[Revision tracking records]
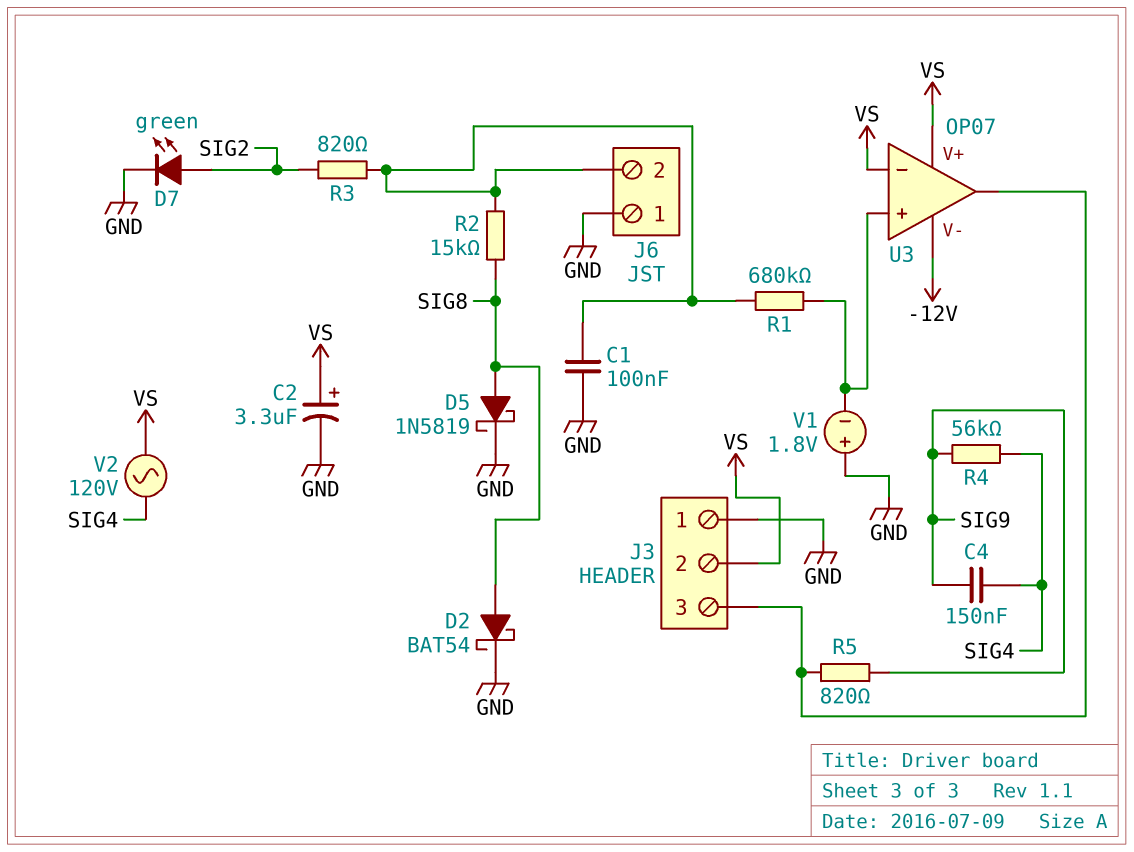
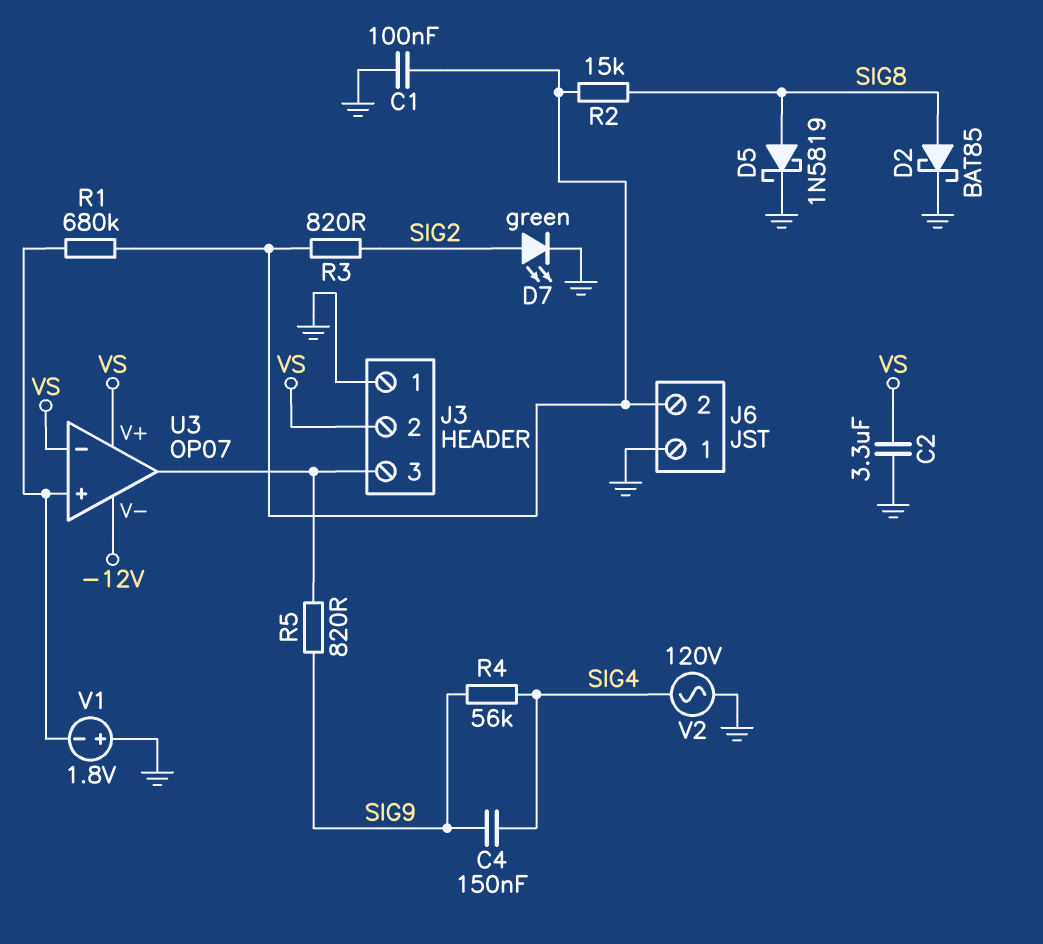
C2: 3.3uF (plus VS, minus GND) -> 3.3uF (GND, VS)
D2: schottky BAT54 (A SIG8, K GND) -> schottky BAT85 (A SIG8, K GND)
V2: AC 120V (SIG4, VS) -> AC 120V (GND, SIG4)

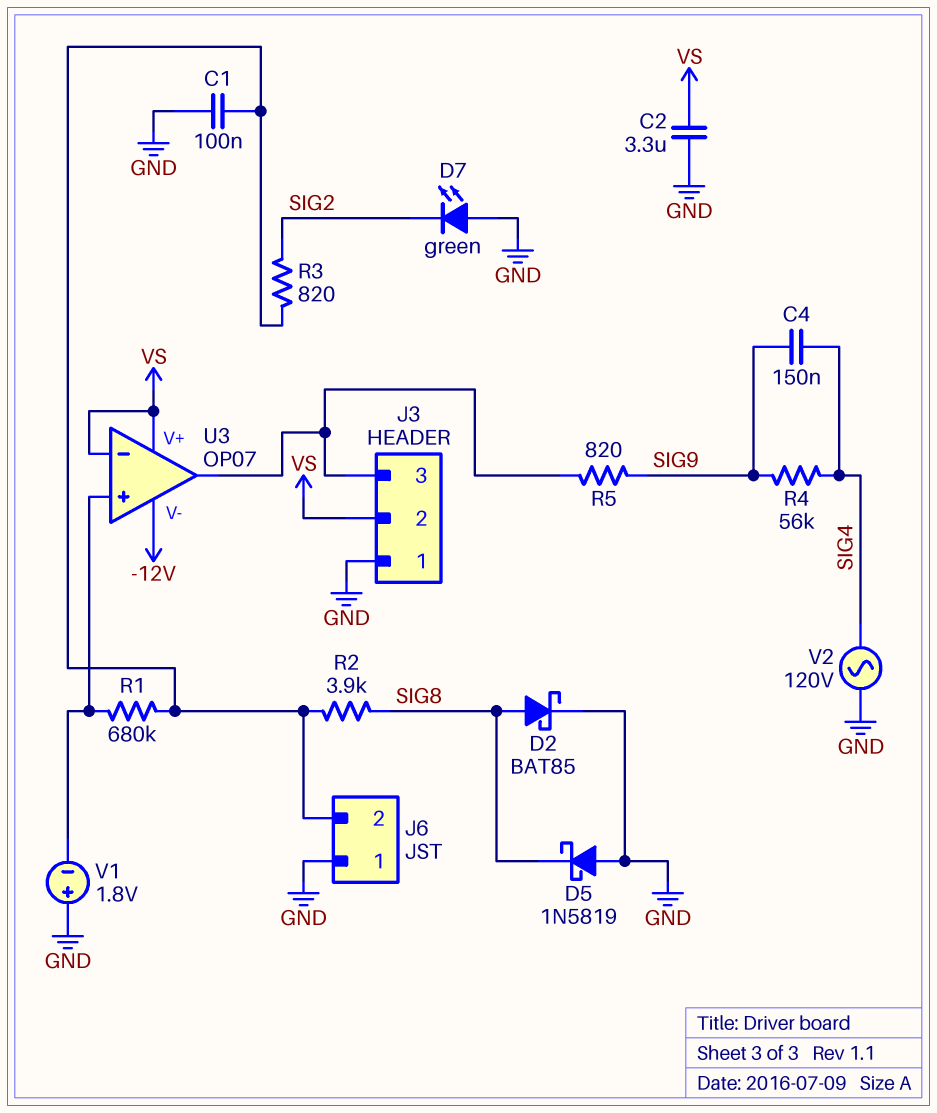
D5: schottky 1N5819 (A SIG8, K GND) -> schottky 1N5819 (A GND, K SIG8)
D7: LED green (A SIG2, K GND) -> LED green (A GND, K SIG2)
R2: 15k (J6/2, SIG8) -> 3.9k (J6/2, SIG8)

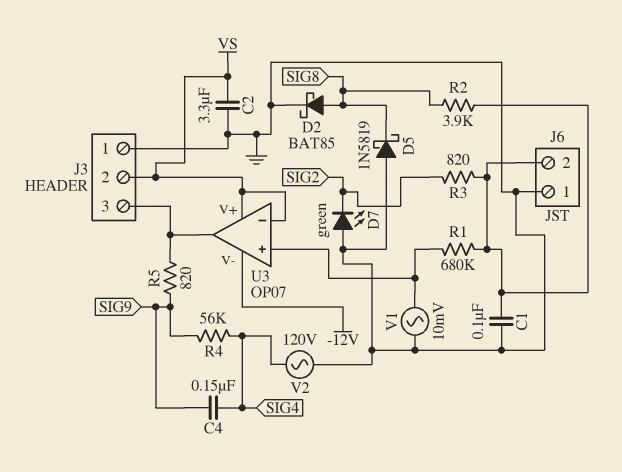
V1: 1.8V (plus GND, minus U3/in+) -> AC 10mV (GND, U3/in+)

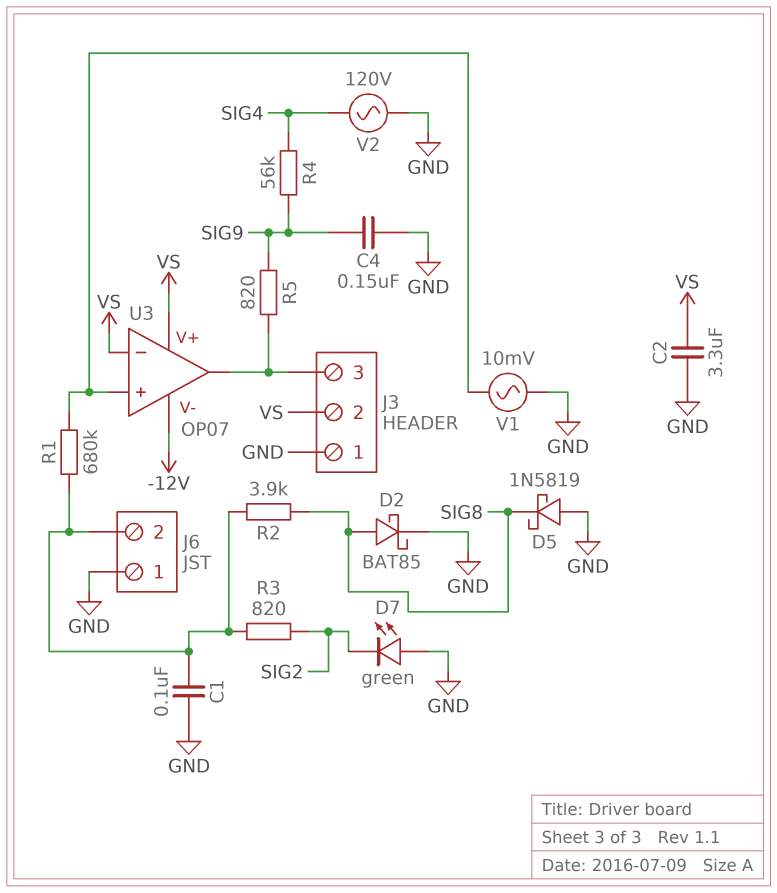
C4: 150nF (SIG4, SIG9) -> 150nF (GND, SIG9)

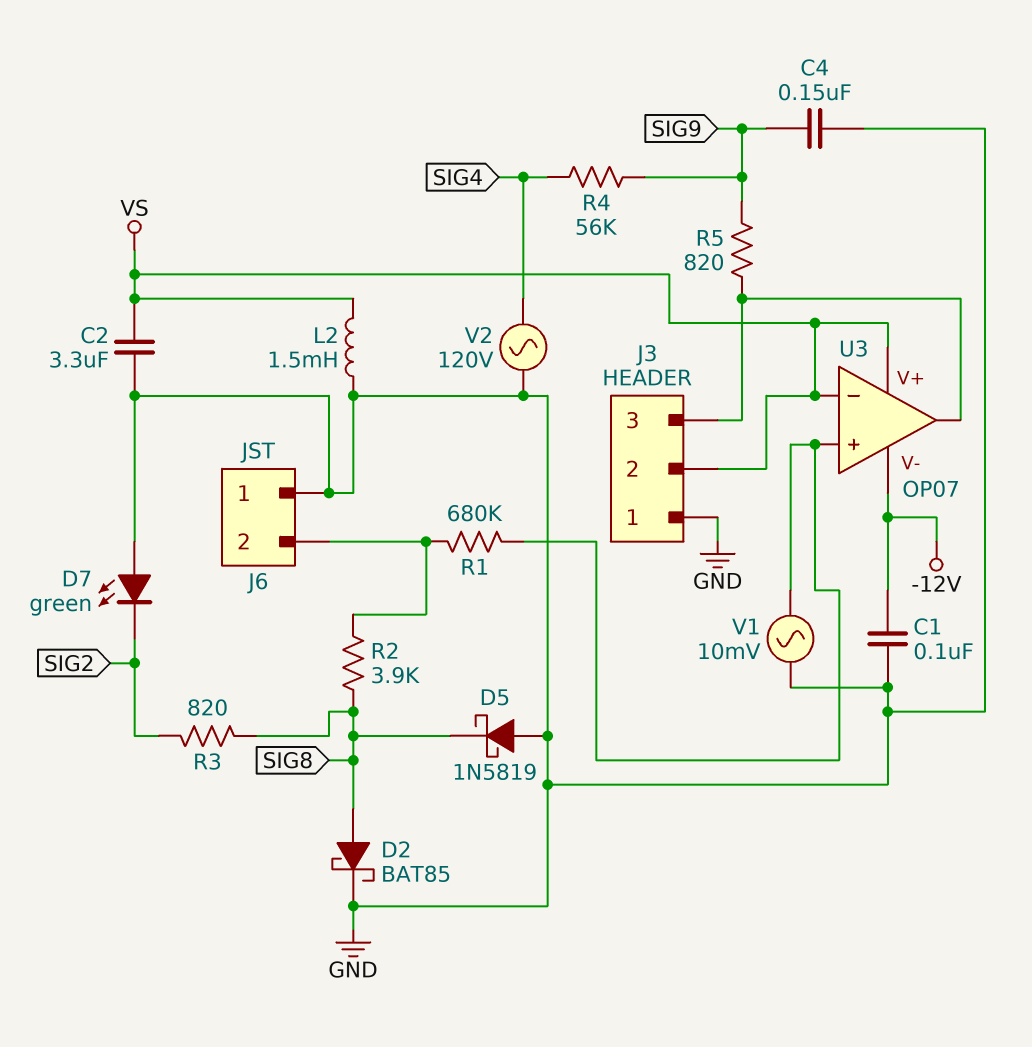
C1: 100nF (GND, J6/2) -> 100nF (-12V, GND)
L2: none -> 1.5mH (GND, VS)
R3: 820 (J6/2, SIG2) -> 820 (SIG2, SIG8)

• _Prompt_
The images are to be left out; every line above should be set down exactly.

• _Task result_
C2: 3.3uF (plus VS, minus GND) -> 3.3uF (GND, VS)
D2: schottky BAT54 (A SIG8, K GND) -> schottky BAT85 (A SIG8, K GND)
V2: AC 120V (SIG4, VS) -> AC 120V (GND, SIG4)

D5: schottky 1N5819 (A SIG8, K GND) -> schottky 1N5819 (A GND, K SIG8)
D7: LED green (A SIG2, K GND) -> LED green (A GND, K SIG2)
R2: 15k (J6/2, SIG8) -> 3.9k (J6/2, SIG8)

V1: 1.8V (plus GND, minus U3/in+) -> AC 10mV (GND, U3/in+)

C4: 150nF (SIG4, SIG9) -> 150nF (GND, SIG9)

C1: 100nF (GND, J6/2) -> 100nF (-12V, GND)
L2: none -> 1.5mH (GND, VS)
R3: 820 (J6/2, SIG2) -> 820 (SIG2, SIG8)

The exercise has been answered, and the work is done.